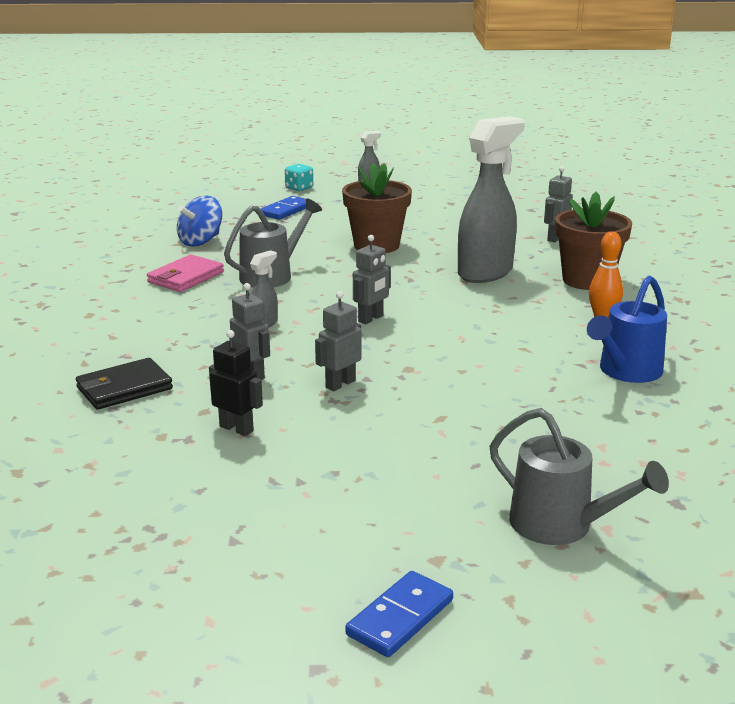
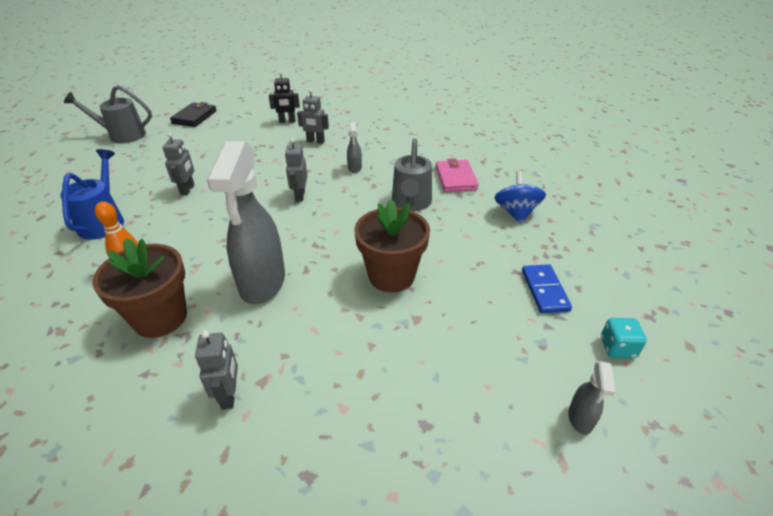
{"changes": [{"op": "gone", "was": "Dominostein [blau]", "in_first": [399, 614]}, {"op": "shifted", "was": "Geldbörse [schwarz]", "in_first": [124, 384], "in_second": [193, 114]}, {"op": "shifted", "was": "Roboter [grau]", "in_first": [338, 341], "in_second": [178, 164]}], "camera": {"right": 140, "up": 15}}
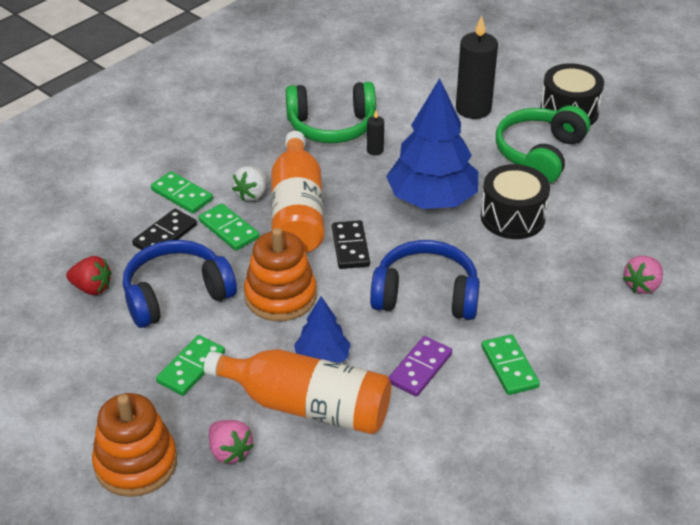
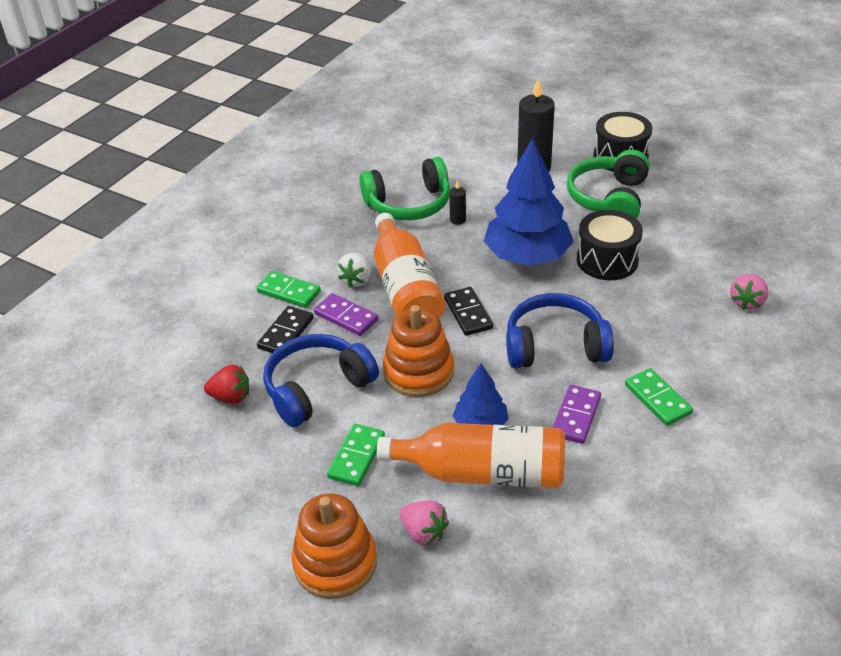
{"changes": [{"op": "repainted", "was": "Dominostein [grün]", "now": "Dominostein [lila]", "in_first": [229, 227], "in_second": [346, 314]}], "camera": {"right": -10, "up": 0}}
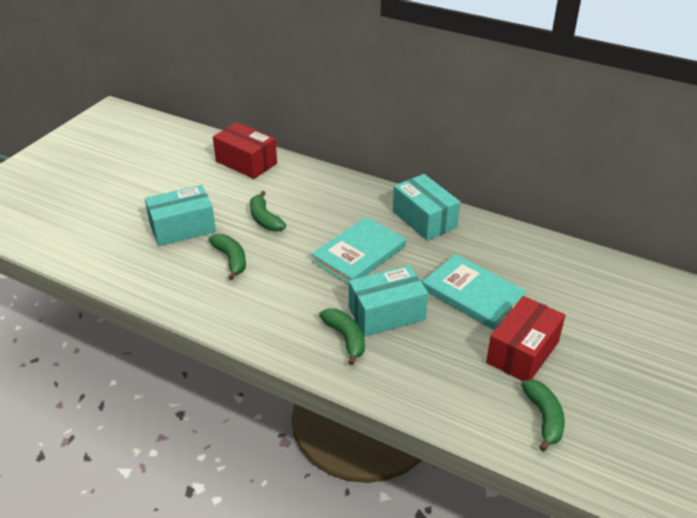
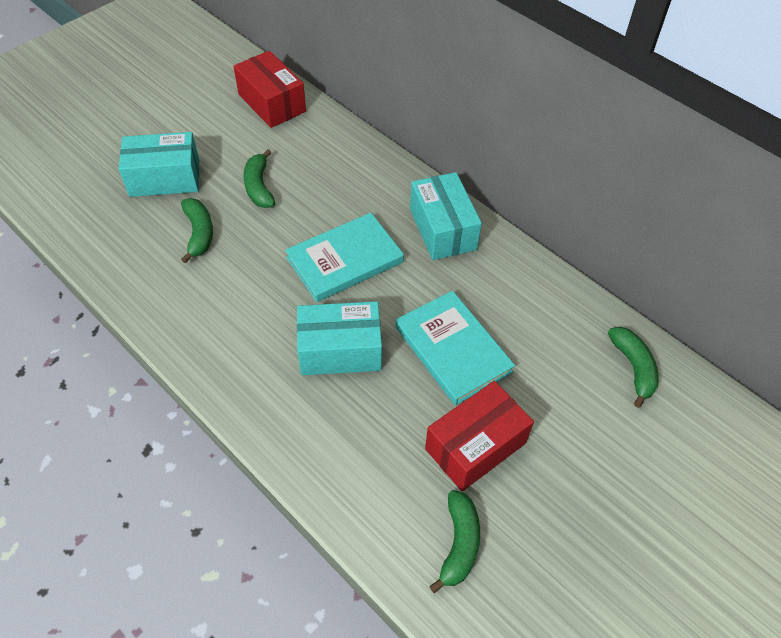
{"changes": [{"op": "shifted", "was": "Banane [grün]", "in_first": [342, 337], "in_second": [633, 367]}], "camera": {"right": 15, "up": 15}}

----------------------------------------

Copy all the material above exactly, but skip each image.

■ THE COMPLETED TASK
{"changes": [{"op": "gone", "was": "Dominostein [blau]", "in_first": [399, 614]}, {"op": "shifted", "was": "Geldbörse [schwarz]", "in_first": [124, 384], "in_second": [193, 114]}, {"op": "shifted", "was": "Roboter [grau]", "in_first": [338, 341], "in_second": [178, 164]}], "camera": {"right": 140, "up": 15}}
{"changes": [{"op": "repainted", "was": "Dominostein [grün]", "now": "Dominostein [lila]", "in_first": [229, 227], "in_second": [346, 314]}], "camera": {"right": -10, "up": 0}}
{"changes": [{"op": "shifted", "was": "Banane [grün]", "in_first": [342, 337], "in_second": [633, 367]}], "camera": {"right": 15, "up": 15}}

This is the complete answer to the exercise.